> **WORK REQUIRED**
Starting at the first line of the records below, transcribe each line exactly, ending with the line that contains "none -> tan 2x3 slope [555,262,709,418]".

Object position data:
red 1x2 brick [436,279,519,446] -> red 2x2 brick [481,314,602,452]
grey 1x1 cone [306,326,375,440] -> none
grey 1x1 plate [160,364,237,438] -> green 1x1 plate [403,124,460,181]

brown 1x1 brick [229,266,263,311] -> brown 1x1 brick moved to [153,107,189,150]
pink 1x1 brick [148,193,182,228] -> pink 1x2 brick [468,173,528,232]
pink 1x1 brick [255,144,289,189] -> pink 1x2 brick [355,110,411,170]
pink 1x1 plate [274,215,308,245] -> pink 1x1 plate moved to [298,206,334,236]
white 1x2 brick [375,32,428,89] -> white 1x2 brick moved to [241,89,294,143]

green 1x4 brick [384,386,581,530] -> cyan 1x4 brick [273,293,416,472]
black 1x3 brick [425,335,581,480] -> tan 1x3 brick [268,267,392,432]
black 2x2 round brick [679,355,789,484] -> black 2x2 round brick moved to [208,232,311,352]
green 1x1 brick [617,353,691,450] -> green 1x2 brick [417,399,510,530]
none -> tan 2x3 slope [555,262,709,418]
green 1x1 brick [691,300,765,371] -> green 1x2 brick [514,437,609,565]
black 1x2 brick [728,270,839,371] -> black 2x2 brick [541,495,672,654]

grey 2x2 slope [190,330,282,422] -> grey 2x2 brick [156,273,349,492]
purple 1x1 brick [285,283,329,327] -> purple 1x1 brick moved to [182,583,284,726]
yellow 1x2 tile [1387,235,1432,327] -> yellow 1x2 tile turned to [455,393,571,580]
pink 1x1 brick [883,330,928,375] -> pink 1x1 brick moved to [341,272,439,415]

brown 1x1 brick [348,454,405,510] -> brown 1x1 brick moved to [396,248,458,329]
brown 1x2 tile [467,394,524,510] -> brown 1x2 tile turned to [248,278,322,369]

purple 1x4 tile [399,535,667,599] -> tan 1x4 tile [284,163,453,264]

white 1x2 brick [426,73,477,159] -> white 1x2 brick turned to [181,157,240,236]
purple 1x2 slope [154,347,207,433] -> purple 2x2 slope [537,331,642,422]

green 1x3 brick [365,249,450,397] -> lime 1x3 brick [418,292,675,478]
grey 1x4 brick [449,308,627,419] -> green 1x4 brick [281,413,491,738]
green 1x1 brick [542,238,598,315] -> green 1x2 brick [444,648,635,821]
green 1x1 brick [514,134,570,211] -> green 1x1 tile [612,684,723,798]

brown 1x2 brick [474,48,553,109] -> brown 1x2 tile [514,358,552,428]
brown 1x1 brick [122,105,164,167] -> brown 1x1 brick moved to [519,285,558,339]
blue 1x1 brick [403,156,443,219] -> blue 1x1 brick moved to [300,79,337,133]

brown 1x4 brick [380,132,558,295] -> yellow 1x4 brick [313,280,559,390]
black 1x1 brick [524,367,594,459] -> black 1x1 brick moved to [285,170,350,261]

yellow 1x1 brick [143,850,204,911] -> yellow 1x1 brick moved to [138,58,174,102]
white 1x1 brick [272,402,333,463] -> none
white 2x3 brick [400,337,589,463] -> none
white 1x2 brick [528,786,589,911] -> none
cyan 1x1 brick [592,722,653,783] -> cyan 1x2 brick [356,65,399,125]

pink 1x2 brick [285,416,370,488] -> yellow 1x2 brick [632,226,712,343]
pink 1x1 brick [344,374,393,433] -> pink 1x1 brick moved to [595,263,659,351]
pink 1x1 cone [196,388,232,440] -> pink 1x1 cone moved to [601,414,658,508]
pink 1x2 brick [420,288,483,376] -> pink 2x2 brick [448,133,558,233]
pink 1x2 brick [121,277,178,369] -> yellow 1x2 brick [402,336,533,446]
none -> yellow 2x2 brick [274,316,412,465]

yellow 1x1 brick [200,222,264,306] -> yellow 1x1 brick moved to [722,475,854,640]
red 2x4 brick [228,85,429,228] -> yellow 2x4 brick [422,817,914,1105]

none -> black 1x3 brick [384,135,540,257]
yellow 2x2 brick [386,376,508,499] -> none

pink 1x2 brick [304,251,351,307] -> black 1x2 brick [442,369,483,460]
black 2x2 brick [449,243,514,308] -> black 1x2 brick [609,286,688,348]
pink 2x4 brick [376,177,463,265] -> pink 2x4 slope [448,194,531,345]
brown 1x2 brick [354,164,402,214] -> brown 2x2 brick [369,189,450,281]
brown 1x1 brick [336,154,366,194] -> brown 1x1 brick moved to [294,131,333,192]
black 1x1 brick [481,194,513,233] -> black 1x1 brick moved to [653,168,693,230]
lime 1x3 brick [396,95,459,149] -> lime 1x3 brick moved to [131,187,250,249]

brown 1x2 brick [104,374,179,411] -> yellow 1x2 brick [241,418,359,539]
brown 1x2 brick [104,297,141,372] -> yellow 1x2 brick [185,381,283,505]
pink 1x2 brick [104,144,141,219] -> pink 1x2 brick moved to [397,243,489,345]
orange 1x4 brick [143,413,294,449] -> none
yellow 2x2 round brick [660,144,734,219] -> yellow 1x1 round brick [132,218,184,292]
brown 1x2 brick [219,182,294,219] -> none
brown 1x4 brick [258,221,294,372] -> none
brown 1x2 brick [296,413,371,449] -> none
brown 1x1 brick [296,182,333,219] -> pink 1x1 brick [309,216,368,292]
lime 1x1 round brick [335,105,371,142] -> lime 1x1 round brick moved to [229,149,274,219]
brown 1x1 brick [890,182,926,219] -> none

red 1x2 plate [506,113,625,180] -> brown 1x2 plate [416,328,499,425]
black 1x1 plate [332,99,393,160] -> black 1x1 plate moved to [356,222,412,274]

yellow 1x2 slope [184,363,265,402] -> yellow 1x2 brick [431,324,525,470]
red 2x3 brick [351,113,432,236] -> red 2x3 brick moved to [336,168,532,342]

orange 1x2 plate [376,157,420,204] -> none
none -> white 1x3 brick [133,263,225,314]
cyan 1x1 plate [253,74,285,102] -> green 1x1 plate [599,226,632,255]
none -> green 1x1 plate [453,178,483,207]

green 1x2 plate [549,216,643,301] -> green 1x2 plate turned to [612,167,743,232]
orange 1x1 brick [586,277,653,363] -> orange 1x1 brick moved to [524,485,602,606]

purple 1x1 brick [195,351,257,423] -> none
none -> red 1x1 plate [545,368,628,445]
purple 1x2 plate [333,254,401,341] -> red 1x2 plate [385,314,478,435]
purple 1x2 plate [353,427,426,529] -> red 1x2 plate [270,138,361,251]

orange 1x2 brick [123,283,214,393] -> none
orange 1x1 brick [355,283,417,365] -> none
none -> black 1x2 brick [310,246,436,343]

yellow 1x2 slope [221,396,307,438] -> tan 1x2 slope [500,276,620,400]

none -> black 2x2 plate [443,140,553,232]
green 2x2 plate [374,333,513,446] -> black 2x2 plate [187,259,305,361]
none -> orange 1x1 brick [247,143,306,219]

> **WRITTEN SOLUTION**
red 1x2 brick [436,279,519,446] -> red 2x2 brick [481,314,602,452]
grey 1x1 cone [306,326,375,440] -> none
grey 1x1 plate [160,364,237,438] -> green 1x1 plate [403,124,460,181]

brown 1x1 brick [229,266,263,311] -> brown 1x1 brick moved to [153,107,189,150]
pink 1x1 brick [148,193,182,228] -> pink 1x2 brick [468,173,528,232]
pink 1x1 brick [255,144,289,189] -> pink 1x2 brick [355,110,411,170]
pink 1x1 plate [274,215,308,245] -> pink 1x1 plate moved to [298,206,334,236]
white 1x2 brick [375,32,428,89] -> white 1x2 brick moved to [241,89,294,143]

green 1x4 brick [384,386,581,530] -> cyan 1x4 brick [273,293,416,472]
black 1x3 brick [425,335,581,480] -> tan 1x3 brick [268,267,392,432]
black 2x2 round brick [679,355,789,484] -> black 2x2 round brick moved to [208,232,311,352]
green 1x1 brick [617,353,691,450] -> green 1x2 brick [417,399,510,530]
none -> tan 2x3 slope [555,262,709,418]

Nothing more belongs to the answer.